[[ Given information open ]]

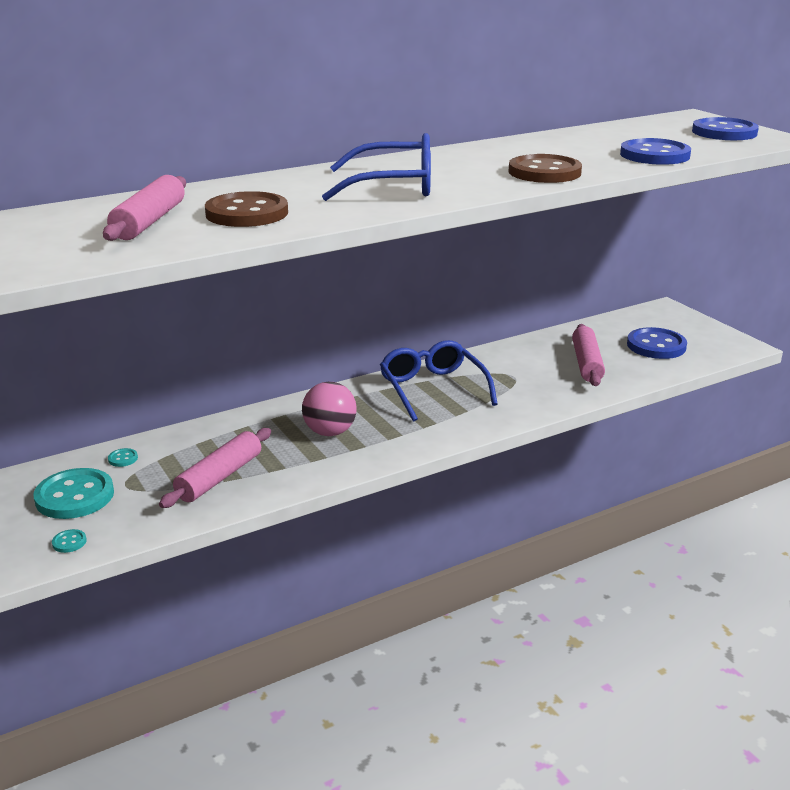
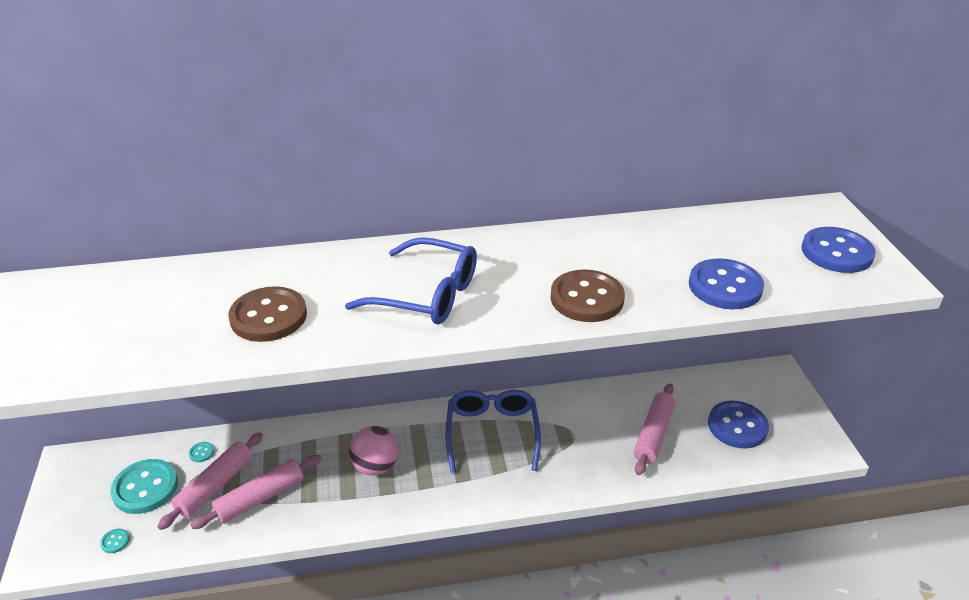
camera: 20 degrees right, 10 degrees up
(149, 221) = (183, 312): pink rolling pin -> pink rolling pin (215, 486)

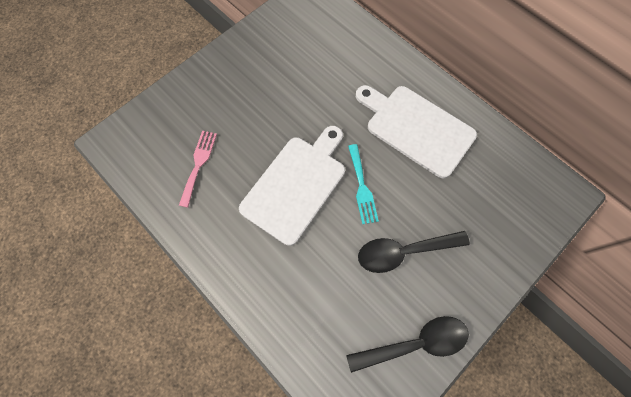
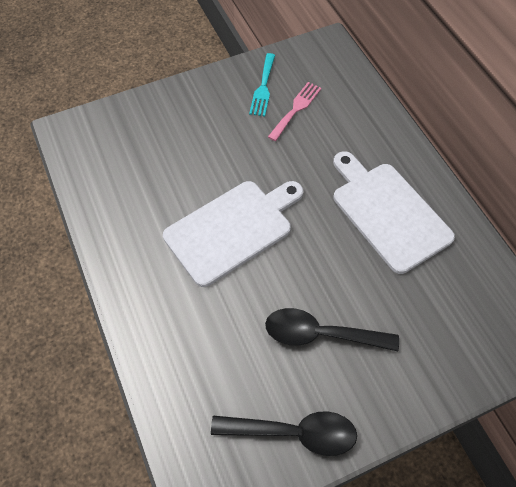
camera: 20 degrees right, 10 degrees down
(198, 164) = (141, 178): pink fork -> pink fork (296, 109)
(362, 187) = (302, 253): turquoise fork -> turquoise fork (263, 88)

[[ Given information closed ]]

Problem to work on> Print, without any change, the line containing "(198, 164) = (141, 178): pink" and each line after it to the end of the material.

Your solution>
(198, 164) = (141, 178): pink fork -> pink fork (296, 109)
(362, 187) = (302, 253): turquoise fork -> turquoise fork (263, 88)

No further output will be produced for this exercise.